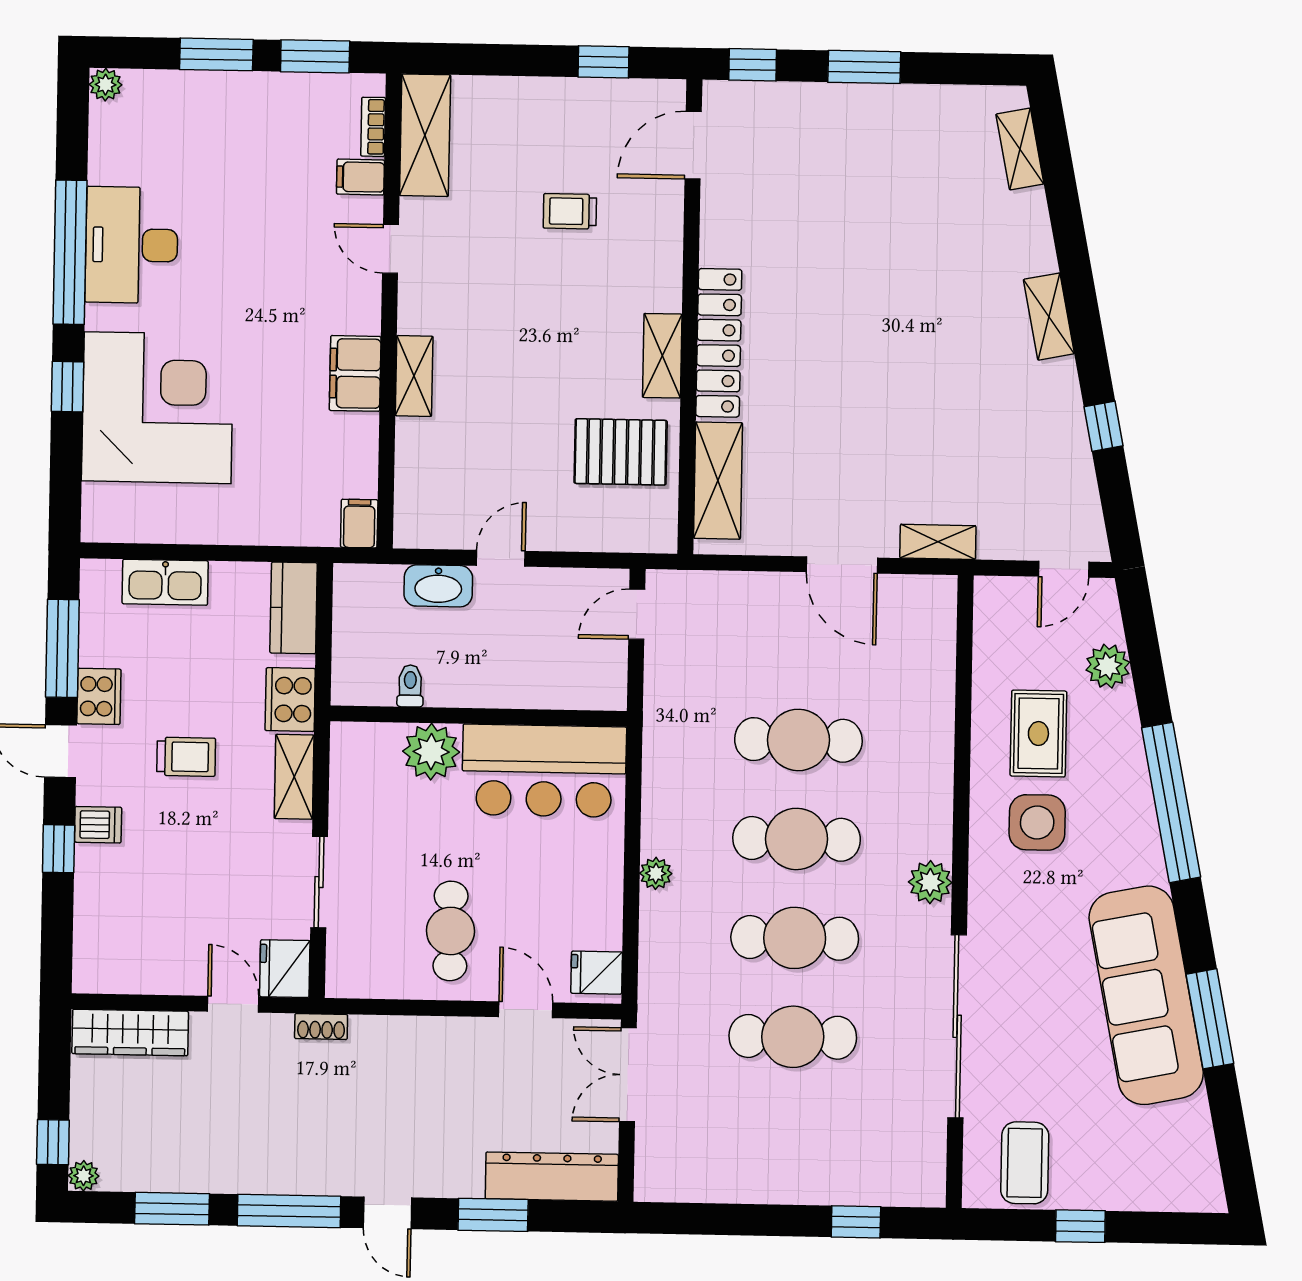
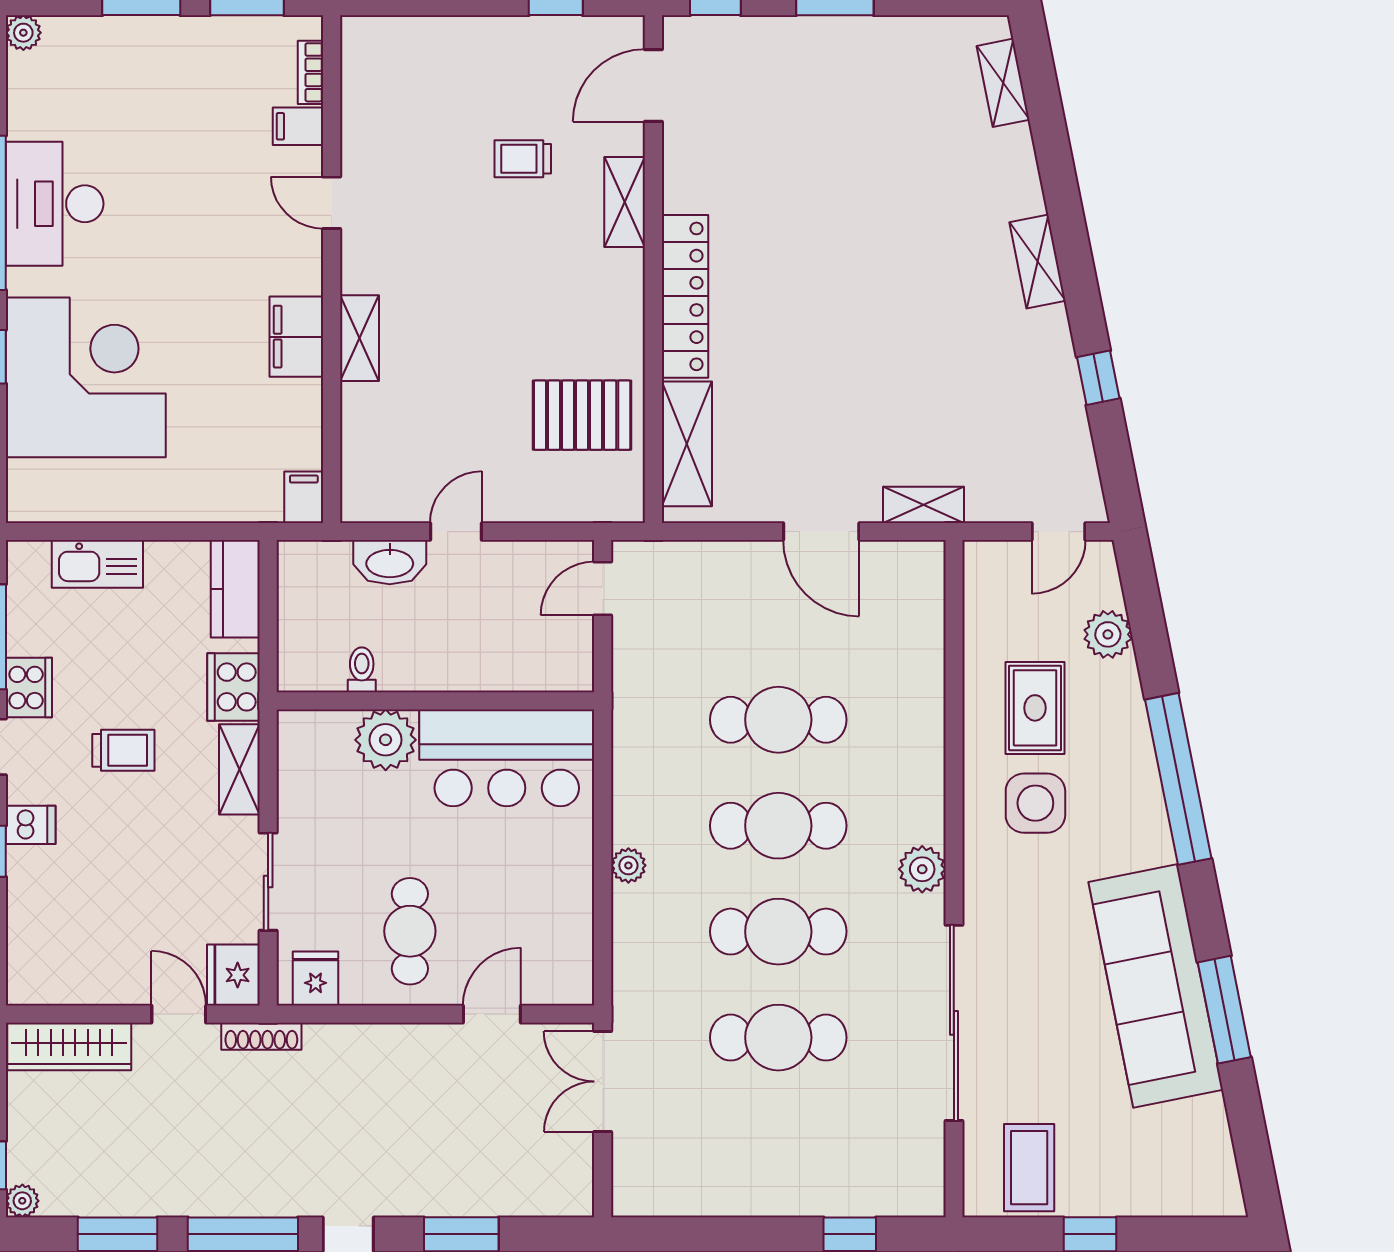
shelving: (425, 135) -> (366, 80), removed
shelving: (662, 356) -> (625, 202), moved
fridge: (597, 973) -> (316, 979), moved, turned 90
door: (526, 1010) -> (492, 1014), hinge flipped
shoe rack: (321, 1027) -> (261, 1036), width x1.43
dresser: (552, 1177) -> (523, 1192), removed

********

EXERCISE BRIEF:
Write every entry out again exactly, dropping the pictures.

FINISHED TASK:
shelving: (425, 135) -> (366, 80), removed
shelving: (662, 356) -> (625, 202), moved
fridge: (597, 973) -> (316, 979), moved, turned 90
door: (526, 1010) -> (492, 1014), hinge flipped
shoe rack: (321, 1027) -> (261, 1036), width x1.43
dresser: (552, 1177) -> (523, 1192), removed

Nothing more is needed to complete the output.